(Beginning of Data records)

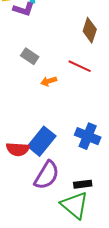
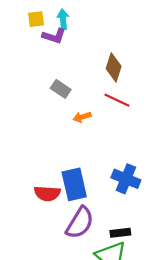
brown diamond: (90, 30) -> (114, 67), moved
blue rectangle: (42, 141) -> (74, 184), turned -52

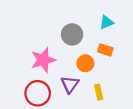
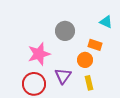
cyan triangle: (106, 22) -> (106, 22), moved, turned 48
orange circle: (85, 63) -> (85, 60), moved

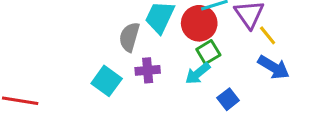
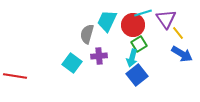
cyan arrow: (198, 73) -> (132, 58), turned -36
blue square: (228, 99) -> (137, 75), moved, size x1.5

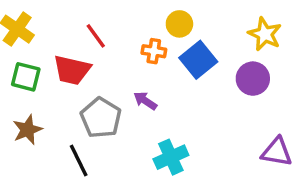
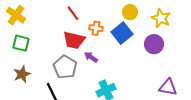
yellow circle: (179, 24) -> (130, 12), moved
red line: (96, 36) -> (73, 13), moved
red trapezoid: (72, 70) -> (74, 40), moved

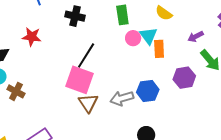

(End of Data records)

- [What the exercise asks] Beginning with the line that contains "yellow circle: (179, 24) -> (130, 12), moved" and ending with the last line of the data, transcribe each line exactly; pictures stay out.

- [Final answer]
yellow circle: (179, 24) -> (130, 12), moved
red line: (96, 36) -> (73, 13), moved
red trapezoid: (72, 70) -> (74, 40), moved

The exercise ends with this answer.